- _SUPPLIED DATA_:
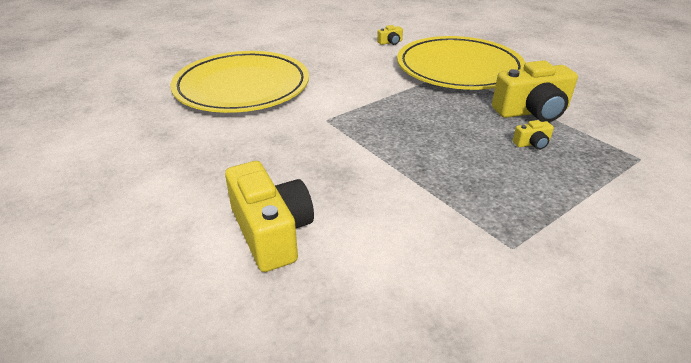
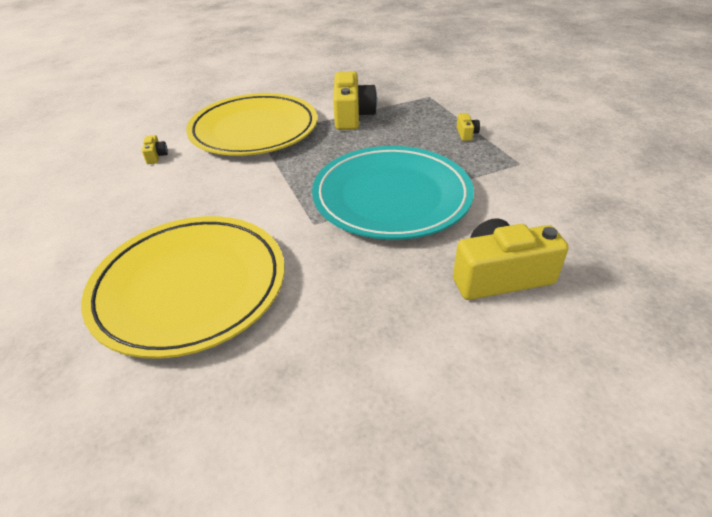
camera: 75 degrees left, 5 degrees up
(383, 154) = (391, 197): none -> turquoise plate
(532, 144) = (399, 127): yellow camera -> yellow camera (466, 134)

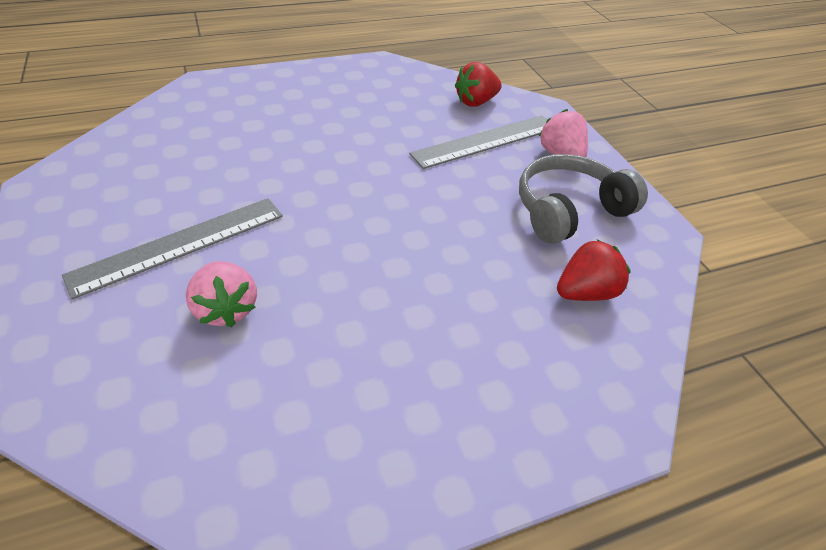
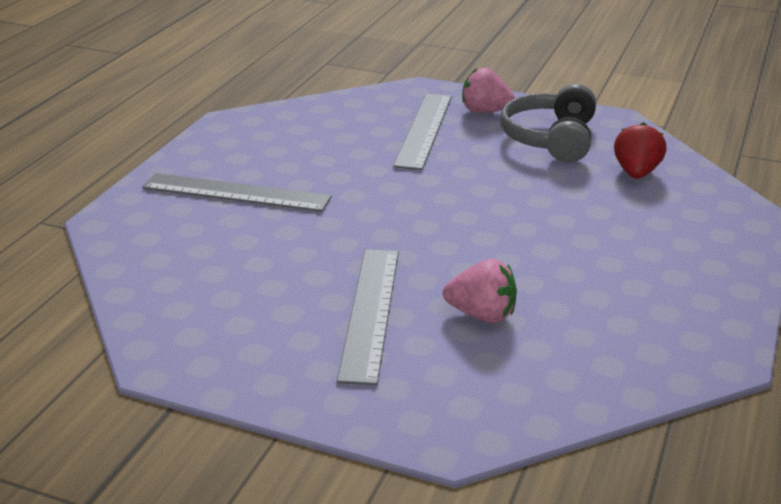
camera: 45 degrees left, 15 degrees down
(289, 109) = (236, 193): none -> grey ruler
(475, 102) = (363, 110): red strawberry -> none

- _TRY IT_:
Omit the pictures and reproduce the remaining material above exactly.

- _ANSWER SPACE_:
camera: 75 degrees left, 5 degrees up
(383, 154) = (391, 197): none -> turquoise plate
(532, 144) = (399, 127): yellow camera -> yellow camera (466, 134)

camera: 45 degrees left, 15 degrees down
(289, 109) = (236, 193): none -> grey ruler
(475, 102) = (363, 110): red strawberry -> none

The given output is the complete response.